> [GOAL OF THE EXERCISE]:
Type out the complete listing below word for word, without its pictures.

> [SUPPLIED DATA]:
= Beginning of Section =

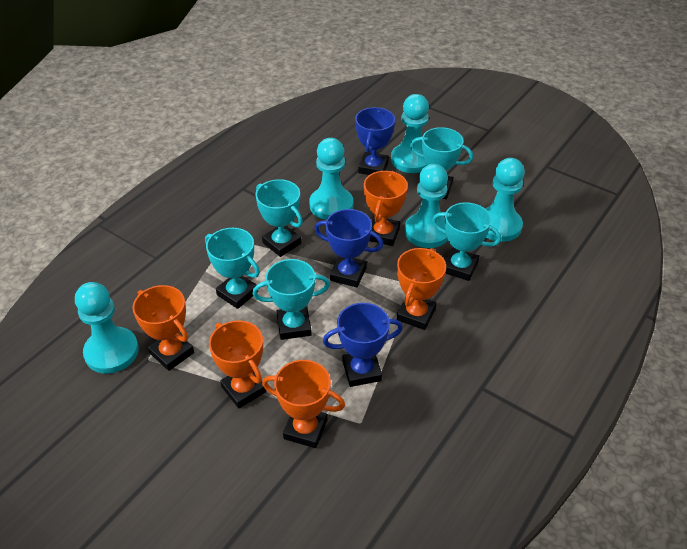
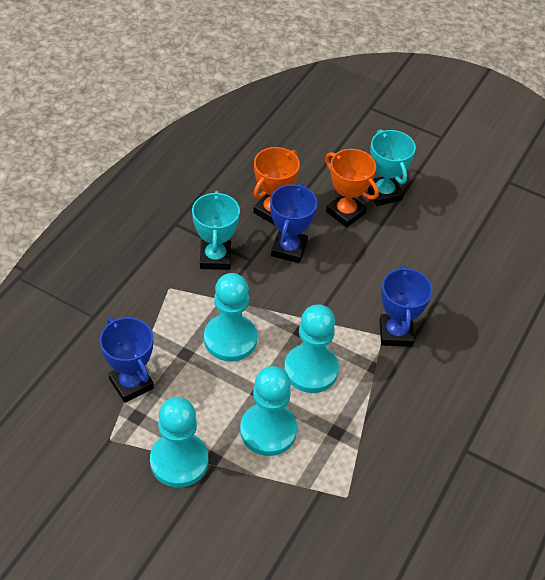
orange trophy: 5 -> 2
turquoise pawn: 5 -> 4
turquoise trophy: 5 -> 2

= End of Section =

> [ANSWER BOX]:
orange trophy: 5 -> 2
turquoise pawn: 5 -> 4
turquoise trophy: 5 -> 2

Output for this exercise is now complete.